DATA UNDER STUDY
════════

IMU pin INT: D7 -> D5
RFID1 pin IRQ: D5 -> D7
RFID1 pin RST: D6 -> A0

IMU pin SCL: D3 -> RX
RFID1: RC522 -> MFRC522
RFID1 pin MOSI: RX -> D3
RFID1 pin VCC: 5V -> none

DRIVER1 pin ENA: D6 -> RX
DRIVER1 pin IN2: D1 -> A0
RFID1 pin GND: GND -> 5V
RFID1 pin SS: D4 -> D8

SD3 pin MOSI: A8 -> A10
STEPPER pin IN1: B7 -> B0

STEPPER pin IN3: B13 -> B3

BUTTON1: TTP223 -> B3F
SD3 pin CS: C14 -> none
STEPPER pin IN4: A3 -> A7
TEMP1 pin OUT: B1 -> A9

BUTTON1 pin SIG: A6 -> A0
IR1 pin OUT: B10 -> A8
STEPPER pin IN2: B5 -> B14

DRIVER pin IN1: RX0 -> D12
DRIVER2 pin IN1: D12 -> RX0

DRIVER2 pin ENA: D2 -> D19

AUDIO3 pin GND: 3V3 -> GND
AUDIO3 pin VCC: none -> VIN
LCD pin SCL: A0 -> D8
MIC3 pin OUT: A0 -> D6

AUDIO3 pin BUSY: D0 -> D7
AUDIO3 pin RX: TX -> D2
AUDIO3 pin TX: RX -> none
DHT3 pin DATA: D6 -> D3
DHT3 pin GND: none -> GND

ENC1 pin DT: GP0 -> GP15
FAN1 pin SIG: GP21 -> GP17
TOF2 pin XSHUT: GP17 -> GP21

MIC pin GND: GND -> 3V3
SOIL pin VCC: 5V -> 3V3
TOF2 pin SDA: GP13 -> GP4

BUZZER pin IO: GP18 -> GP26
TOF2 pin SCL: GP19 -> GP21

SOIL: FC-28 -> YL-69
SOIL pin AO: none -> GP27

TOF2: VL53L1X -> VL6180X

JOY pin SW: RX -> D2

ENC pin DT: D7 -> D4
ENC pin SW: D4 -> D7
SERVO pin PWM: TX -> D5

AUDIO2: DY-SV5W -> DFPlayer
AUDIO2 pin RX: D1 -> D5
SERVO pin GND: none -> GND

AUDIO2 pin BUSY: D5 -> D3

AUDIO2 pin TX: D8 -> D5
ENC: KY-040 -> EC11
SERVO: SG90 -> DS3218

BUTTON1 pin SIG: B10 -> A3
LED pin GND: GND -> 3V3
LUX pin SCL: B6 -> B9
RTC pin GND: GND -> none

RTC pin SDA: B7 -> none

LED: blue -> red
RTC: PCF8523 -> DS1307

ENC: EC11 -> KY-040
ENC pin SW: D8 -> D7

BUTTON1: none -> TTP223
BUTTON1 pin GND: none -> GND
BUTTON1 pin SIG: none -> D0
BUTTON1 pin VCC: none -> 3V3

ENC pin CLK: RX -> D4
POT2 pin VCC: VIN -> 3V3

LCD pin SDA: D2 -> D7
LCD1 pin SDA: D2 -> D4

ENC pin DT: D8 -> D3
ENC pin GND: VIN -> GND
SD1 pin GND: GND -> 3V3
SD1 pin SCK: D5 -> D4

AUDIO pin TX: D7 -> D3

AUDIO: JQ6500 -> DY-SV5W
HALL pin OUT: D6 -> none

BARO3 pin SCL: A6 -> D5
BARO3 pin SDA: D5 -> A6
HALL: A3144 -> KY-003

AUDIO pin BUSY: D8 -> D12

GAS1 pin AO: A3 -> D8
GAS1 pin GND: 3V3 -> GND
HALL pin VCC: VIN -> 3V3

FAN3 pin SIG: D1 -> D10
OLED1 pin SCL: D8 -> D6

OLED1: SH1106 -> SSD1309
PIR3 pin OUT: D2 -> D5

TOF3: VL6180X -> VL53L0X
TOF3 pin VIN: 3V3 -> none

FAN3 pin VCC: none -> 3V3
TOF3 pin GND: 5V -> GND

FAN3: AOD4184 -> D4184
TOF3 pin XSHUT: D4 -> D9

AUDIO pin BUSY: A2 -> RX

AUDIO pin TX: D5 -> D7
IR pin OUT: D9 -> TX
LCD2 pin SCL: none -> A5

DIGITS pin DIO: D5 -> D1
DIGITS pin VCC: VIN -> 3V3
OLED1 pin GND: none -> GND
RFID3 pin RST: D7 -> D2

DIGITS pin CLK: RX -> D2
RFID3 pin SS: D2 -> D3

════════

YOUR OBJECTIVE
What is needed is every line from the beginning of the data up to and including the line with "PIR3 pin OUT: D2 -> D5", given again word for word.

FINAL ANSWER
IMU pin INT: D7 -> D5
RFID1 pin IRQ: D5 -> D7
RFID1 pin RST: D6 -> A0

IMU pin SCL: D3 -> RX
RFID1: RC522 -> MFRC522
RFID1 pin MOSI: RX -> D3
RFID1 pin VCC: 5V -> none

DRIVER1 pin ENA: D6 -> RX
DRIVER1 pin IN2: D1 -> A0
RFID1 pin GND: GND -> 5V
RFID1 pin SS: D4 -> D8

SD3 pin MOSI: A8 -> A10
STEPPER pin IN1: B7 -> B0

STEPPER pin IN3: B13 -> B3

BUTTON1: TTP223 -> B3F
SD3 pin CS: C14 -> none
STEPPER pin IN4: A3 -> A7
TEMP1 pin OUT: B1 -> A9

BUTTON1 pin SIG: A6 -> A0
IR1 pin OUT: B10 -> A8
STEPPER pin IN2: B5 -> B14

DRIVER pin IN1: RX0 -> D12
DRIVER2 pin IN1: D12 -> RX0

DRIVER2 pin ENA: D2 -> D19

AUDIO3 pin GND: 3V3 -> GND
AUDIO3 pin VCC: none -> VIN
LCD pin SCL: A0 -> D8
MIC3 pin OUT: A0 -> D6

AUDIO3 pin BUSY: D0 -> D7
AUDIO3 pin RX: TX -> D2
AUDIO3 pin TX: RX -> none
DHT3 pin DATA: D6 -> D3
DHT3 pin GND: none -> GND

ENC1 pin DT: GP0 -> GP15
FAN1 pin SIG: GP21 -> GP17
TOF2 pin XSHUT: GP17 -> GP21

MIC pin GND: GND -> 3V3
SOIL pin VCC: 5V -> 3V3
TOF2 pin SDA: GP13 -> GP4

BUZZER pin IO: GP18 -> GP26
TOF2 pin SCL: GP19 -> GP21

SOIL: FC-28 -> YL-69
SOIL pin AO: none -> GP27

TOF2: VL53L1X -> VL6180X

JOY pin SW: RX -> D2

ENC pin DT: D7 -> D4
ENC pin SW: D4 -> D7
SERVO pin PWM: TX -> D5

AUDIO2: DY-SV5W -> DFPlayer
AUDIO2 pin RX: D1 -> D5
SERVO pin GND: none -> GND

AUDIO2 pin BUSY: D5 -> D3

AUDIO2 pin TX: D8 -> D5
ENC: KY-040 -> EC11
SERVO: SG90 -> DS3218

BUTTON1 pin SIG: B10 -> A3
LED pin GND: GND -> 3V3
LUX pin SCL: B6 -> B9
RTC pin GND: GND -> none

RTC pin SDA: B7 -> none

LED: blue -> red
RTC: PCF8523 -> DS1307

ENC: EC11 -> KY-040
ENC pin SW: D8 -> D7

BUTTON1: none -> TTP223
BUTTON1 pin GND: none -> GND
BUTTON1 pin SIG: none -> D0
BUTTON1 pin VCC: none -> 3V3

ENC pin CLK: RX -> D4
POT2 pin VCC: VIN -> 3V3

LCD pin SDA: D2 -> D7
LCD1 pin SDA: D2 -> D4

ENC pin DT: D8 -> D3
ENC pin GND: VIN -> GND
SD1 pin GND: GND -> 3V3
SD1 pin SCK: D5 -> D4

AUDIO pin TX: D7 -> D3

AUDIO: JQ6500 -> DY-SV5W
HALL pin OUT: D6 -> none

BARO3 pin SCL: A6 -> D5
BARO3 pin SDA: D5 -> A6
HALL: A3144 -> KY-003

AUDIO pin BUSY: D8 -> D12

GAS1 pin AO: A3 -> D8
GAS1 pin GND: 3V3 -> GND
HALL pin VCC: VIN -> 3V3

FAN3 pin SIG: D1 -> D10
OLED1 pin SCL: D8 -> D6

OLED1: SH1106 -> SSD1309
PIR3 pin OUT: D2 -> D5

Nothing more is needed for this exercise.